● **Stated problem**
Extract every line of the records below and reproduce each one verbatim, without changing anything.
Start of Stored records
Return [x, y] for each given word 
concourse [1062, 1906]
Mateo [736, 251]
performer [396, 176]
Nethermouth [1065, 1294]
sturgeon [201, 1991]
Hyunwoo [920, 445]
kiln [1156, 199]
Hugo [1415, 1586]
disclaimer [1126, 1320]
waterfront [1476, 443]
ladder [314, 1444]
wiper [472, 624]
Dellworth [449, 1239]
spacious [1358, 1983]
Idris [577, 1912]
End of Stored records
● **Exercise output**
Return [x, y] for each given word 
concourse [1062, 1906]
Mateo [736, 251]
performer [396, 176]
Nethermouth [1065, 1294]
sturgeon [201, 1991]
Hyunwoo [920, 445]
kiln [1156, 199]
Hugo [1415, 1586]
disclaimer [1126, 1320]
waterfront [1476, 443]
ladder [314, 1444]
wiper [472, 624]
Dellworth [449, 1239]
spacious [1358, 1983]
Idris [577, 1912]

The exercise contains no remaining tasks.